(PROVIDED RECORDS begins)

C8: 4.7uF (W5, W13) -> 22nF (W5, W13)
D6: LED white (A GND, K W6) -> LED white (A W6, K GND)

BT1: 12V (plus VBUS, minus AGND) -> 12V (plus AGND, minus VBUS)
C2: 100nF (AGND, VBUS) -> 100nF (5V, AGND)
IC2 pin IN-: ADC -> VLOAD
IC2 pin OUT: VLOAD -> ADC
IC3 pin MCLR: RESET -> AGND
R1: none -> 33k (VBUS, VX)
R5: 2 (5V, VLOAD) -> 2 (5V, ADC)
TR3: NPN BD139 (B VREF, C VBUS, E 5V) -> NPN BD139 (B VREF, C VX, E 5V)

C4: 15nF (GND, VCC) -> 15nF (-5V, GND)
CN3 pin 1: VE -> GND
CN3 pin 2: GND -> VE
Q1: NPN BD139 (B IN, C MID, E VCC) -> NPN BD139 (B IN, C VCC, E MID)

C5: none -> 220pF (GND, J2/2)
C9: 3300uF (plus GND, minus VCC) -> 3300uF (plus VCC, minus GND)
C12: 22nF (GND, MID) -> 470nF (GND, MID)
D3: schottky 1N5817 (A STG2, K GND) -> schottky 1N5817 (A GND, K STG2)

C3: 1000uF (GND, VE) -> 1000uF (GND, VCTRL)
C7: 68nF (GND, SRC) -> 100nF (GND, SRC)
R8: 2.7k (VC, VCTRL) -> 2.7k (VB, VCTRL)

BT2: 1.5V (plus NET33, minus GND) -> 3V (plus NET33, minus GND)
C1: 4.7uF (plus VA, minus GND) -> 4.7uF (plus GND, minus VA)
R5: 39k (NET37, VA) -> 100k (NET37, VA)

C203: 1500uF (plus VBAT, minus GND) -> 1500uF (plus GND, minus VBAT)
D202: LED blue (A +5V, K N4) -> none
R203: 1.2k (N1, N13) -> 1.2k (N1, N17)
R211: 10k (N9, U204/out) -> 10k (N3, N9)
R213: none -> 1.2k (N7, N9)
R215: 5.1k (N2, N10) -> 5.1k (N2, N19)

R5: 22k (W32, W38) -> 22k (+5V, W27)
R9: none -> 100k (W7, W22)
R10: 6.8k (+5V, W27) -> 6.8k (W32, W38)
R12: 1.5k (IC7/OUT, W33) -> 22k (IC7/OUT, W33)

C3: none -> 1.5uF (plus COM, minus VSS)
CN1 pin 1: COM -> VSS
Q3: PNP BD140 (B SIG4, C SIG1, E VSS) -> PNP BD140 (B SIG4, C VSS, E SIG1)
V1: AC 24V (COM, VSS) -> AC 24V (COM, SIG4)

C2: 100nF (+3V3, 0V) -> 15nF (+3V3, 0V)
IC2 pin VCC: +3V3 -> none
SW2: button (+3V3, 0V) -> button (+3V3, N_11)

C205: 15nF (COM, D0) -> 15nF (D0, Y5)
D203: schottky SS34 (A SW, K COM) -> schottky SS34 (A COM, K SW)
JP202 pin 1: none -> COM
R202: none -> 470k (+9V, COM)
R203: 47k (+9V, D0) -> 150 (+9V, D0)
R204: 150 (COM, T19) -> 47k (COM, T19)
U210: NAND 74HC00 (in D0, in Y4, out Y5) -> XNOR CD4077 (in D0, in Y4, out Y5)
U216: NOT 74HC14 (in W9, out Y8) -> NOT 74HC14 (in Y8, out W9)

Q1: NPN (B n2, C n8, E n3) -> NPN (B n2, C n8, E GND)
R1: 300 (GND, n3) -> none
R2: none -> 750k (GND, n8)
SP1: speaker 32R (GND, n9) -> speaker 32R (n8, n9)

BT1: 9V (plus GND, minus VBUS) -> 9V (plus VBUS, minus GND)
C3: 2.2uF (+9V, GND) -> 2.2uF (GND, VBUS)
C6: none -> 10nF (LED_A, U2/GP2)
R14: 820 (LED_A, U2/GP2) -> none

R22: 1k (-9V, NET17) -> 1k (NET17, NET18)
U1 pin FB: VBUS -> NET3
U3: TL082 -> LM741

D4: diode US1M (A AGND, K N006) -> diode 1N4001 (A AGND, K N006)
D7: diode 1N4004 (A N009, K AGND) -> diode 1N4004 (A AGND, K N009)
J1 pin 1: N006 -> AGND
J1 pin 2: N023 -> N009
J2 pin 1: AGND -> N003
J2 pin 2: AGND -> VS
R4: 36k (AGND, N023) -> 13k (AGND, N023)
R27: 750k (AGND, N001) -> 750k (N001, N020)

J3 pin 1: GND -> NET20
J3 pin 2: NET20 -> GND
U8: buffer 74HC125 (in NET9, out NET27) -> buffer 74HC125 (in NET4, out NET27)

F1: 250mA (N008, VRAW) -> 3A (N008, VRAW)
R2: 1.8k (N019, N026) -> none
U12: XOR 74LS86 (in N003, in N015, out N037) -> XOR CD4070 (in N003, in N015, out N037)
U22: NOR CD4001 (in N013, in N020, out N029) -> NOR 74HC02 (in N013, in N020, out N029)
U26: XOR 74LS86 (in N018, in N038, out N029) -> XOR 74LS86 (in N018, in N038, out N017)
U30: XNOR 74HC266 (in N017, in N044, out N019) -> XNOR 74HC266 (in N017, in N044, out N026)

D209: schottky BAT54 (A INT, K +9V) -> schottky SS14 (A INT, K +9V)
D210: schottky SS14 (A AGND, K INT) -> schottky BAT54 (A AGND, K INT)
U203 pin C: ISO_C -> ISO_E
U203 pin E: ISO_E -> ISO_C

(PROVIDED RECORDS ends)

After reading the data above, return it verbatim in full.

ANSWER SECTION »
C8: 4.7uF (W5, W13) -> 22nF (W5, W13)
D6: LED white (A GND, K W6) -> LED white (A W6, K GND)

BT1: 12V (plus VBUS, minus AGND) -> 12V (plus AGND, minus VBUS)
C2: 100nF (AGND, VBUS) -> 100nF (5V, AGND)
IC2 pin IN-: ADC -> VLOAD
IC2 pin OUT: VLOAD -> ADC
IC3 pin MCLR: RESET -> AGND
R1: none -> 33k (VBUS, VX)
R5: 2 (5V, VLOAD) -> 2 (5V, ADC)
TR3: NPN BD139 (B VREF, C VBUS, E 5V) -> NPN BD139 (B VREF, C VX, E 5V)

C4: 15nF (GND, VCC) -> 15nF (-5V, GND)
CN3 pin 1: VE -> GND
CN3 pin 2: GND -> VE
Q1: NPN BD139 (B IN, C MID, E VCC) -> NPN BD139 (B IN, C VCC, E MID)

C5: none -> 220pF (GND, J2/2)
C9: 3300uF (plus GND, minus VCC) -> 3300uF (plus VCC, minus GND)
C12: 22nF (GND, MID) -> 470nF (GND, MID)
D3: schottky 1N5817 (A STG2, K GND) -> schottky 1N5817 (A GND, K STG2)

C3: 1000uF (GND, VE) -> 1000uF (GND, VCTRL)
C7: 68nF (GND, SRC) -> 100nF (GND, SRC)
R8: 2.7k (VC, VCTRL) -> 2.7k (VB, VCTRL)

BT2: 1.5V (plus NET33, minus GND) -> 3V (plus NET33, minus GND)
C1: 4.7uF (plus VA, minus GND) -> 4.7uF (plus GND, minus VA)
R5: 39k (NET37, VA) -> 100k (NET37, VA)

C203: 1500uF (plus VBAT, minus GND) -> 1500uF (plus GND, minus VBAT)
D202: LED blue (A +5V, K N4) -> none
R203: 1.2k (N1, N13) -> 1.2k (N1, N17)
R211: 10k (N9, U204/out) -> 10k (N3, N9)
R213: none -> 1.2k (N7, N9)
R215: 5.1k (N2, N10) -> 5.1k (N2, N19)

R5: 22k (W32, W38) -> 22k (+5V, W27)
R9: none -> 100k (W7, W22)
R10: 6.8k (+5V, W27) -> 6.8k (W32, W38)
R12: 1.5k (IC7/OUT, W33) -> 22k (IC7/OUT, W33)

C3: none -> 1.5uF (plus COM, minus VSS)
CN1 pin 1: COM -> VSS
Q3: PNP BD140 (B SIG4, C SIG1, E VSS) -> PNP BD140 (B SIG4, C VSS, E SIG1)
V1: AC 24V (COM, VSS) -> AC 24V (COM, SIG4)

C2: 100nF (+3V3, 0V) -> 15nF (+3V3, 0V)
IC2 pin VCC: +3V3 -> none
SW2: button (+3V3, 0V) -> button (+3V3, N_11)

C205: 15nF (COM, D0) -> 15nF (D0, Y5)
D203: schottky SS34 (A SW, K COM) -> schottky SS34 (A COM, K SW)
JP202 pin 1: none -> COM
R202: none -> 470k (+9V, COM)
R203: 47k (+9V, D0) -> 150 (+9V, D0)
R204: 150 (COM, T19) -> 47k (COM, T19)
U210: NAND 74HC00 (in D0, in Y4, out Y5) -> XNOR CD4077 (in D0, in Y4, out Y5)
U216: NOT 74HC14 (in W9, out Y8) -> NOT 74HC14 (in Y8, out W9)

Q1: NPN (B n2, C n8, E n3) -> NPN (B n2, C n8, E GND)
R1: 300 (GND, n3) -> none
R2: none -> 750k (GND, n8)
SP1: speaker 32R (GND, n9) -> speaker 32R (n8, n9)

BT1: 9V (plus GND, minus VBUS) -> 9V (plus VBUS, minus GND)
C3: 2.2uF (+9V, GND) -> 2.2uF (GND, VBUS)
C6: none -> 10nF (LED_A, U2/GP2)
R14: 820 (LED_A, U2/GP2) -> none

R22: 1k (-9V, NET17) -> 1k (NET17, NET18)
U1 pin FB: VBUS -> NET3
U3: TL082 -> LM741

D4: diode US1M (A AGND, K N006) -> diode 1N4001 (A AGND, K N006)
D7: diode 1N4004 (A N009, K AGND) -> diode 1N4004 (A AGND, K N009)
J1 pin 1: N006 -> AGND
J1 pin 2: N023 -> N009
J2 pin 1: AGND -> N003
J2 pin 2: AGND -> VS
R4: 36k (AGND, N023) -> 13k (AGND, N023)
R27: 750k (AGND, N001) -> 750k (N001, N020)

J3 pin 1: GND -> NET20
J3 pin 2: NET20 -> GND
U8: buffer 74HC125 (in NET9, out NET27) -> buffer 74HC125 (in NET4, out NET27)

F1: 250mA (N008, VRAW) -> 3A (N008, VRAW)
R2: 1.8k (N019, N026) -> none
U12: XOR 74LS86 (in N003, in N015, out N037) -> XOR CD4070 (in N003, in N015, out N037)
U22: NOR CD4001 (in N013, in N020, out N029) -> NOR 74HC02 (in N013, in N020, out N029)
U26: XOR 74LS86 (in N018, in N038, out N029) -> XOR 74LS86 (in N018, in N038, out N017)
U30: XNOR 74HC266 (in N017, in N044, out N019) -> XNOR 74HC266 (in N017, in N044, out N026)

D209: schottky BAT54 (A INT, K +9V) -> schottky SS14 (A INT, K +9V)
D210: schottky SS14 (A AGND, K INT) -> schottky BAT54 (A AGND, K INT)
U203 pin C: ISO_C -> ISO_E
U203 pin E: ISO_E -> ISO_C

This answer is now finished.